(Records drawn from a dataset)

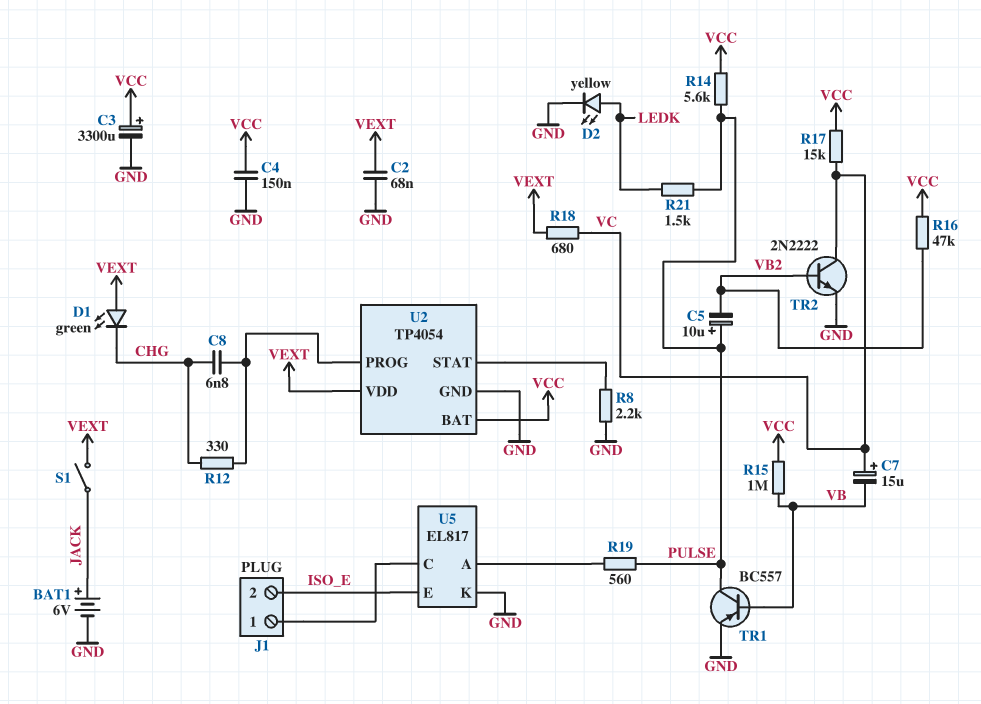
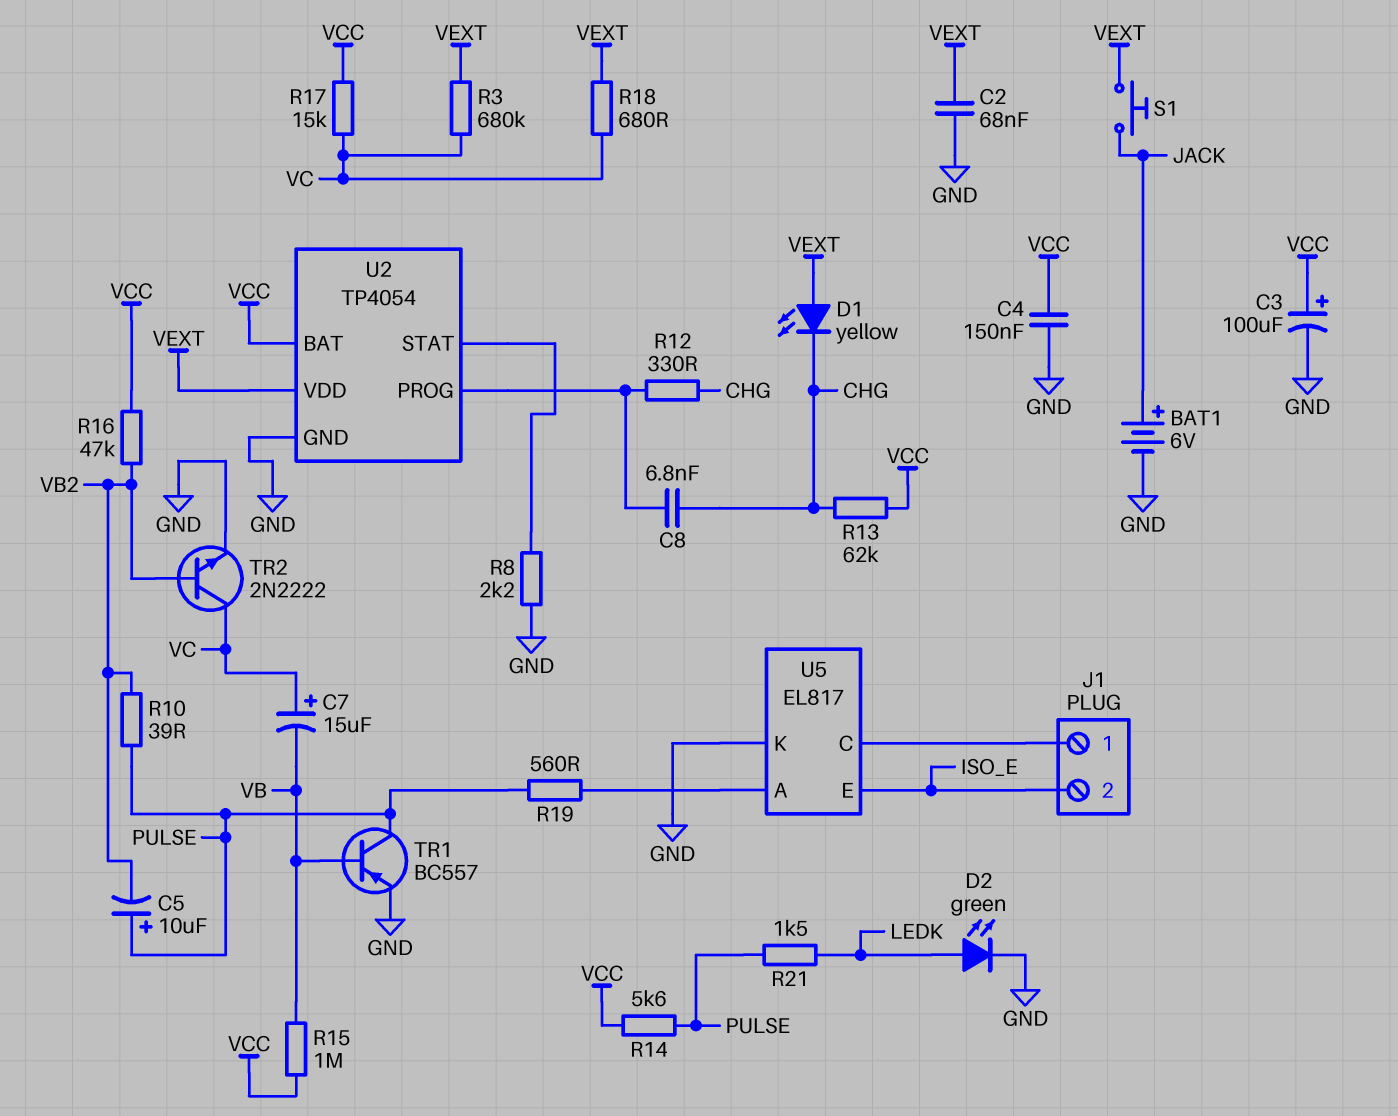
C3: 3300uF (plus VCC, minus GND) -> 100uF (plus VCC, minus GND)
D1: LED green (A VEXT, K CHG) -> LED yellow (A VEXT, K CHG)
D2: LED yellow (A LEDK, K GND) -> LED green (A LEDK, K GND)
R3: none -> 680k (VC, VEXT)
R10: none -> 39 (PULSE, VB2)
R13: none -> 62k (CHG, VCC)
S1: switch (JACK, VEXT) -> button (JACK, VEXT)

§ **Try it**
Write out the records exactly. Do not carry the pictures over.

§ **Output below**
C3: 3300uF (plus VCC, minus GND) -> 100uF (plus VCC, minus GND)
D1: LED green (A VEXT, K CHG) -> LED yellow (A VEXT, K CHG)
D2: LED yellow (A LEDK, K GND) -> LED green (A LEDK, K GND)
R3: none -> 680k (VC, VEXT)
R10: none -> 39 (PULSE, VB2)
R13: none -> 62k (CHG, VCC)
S1: switch (JACK, VEXT) -> button (JACK, VEXT)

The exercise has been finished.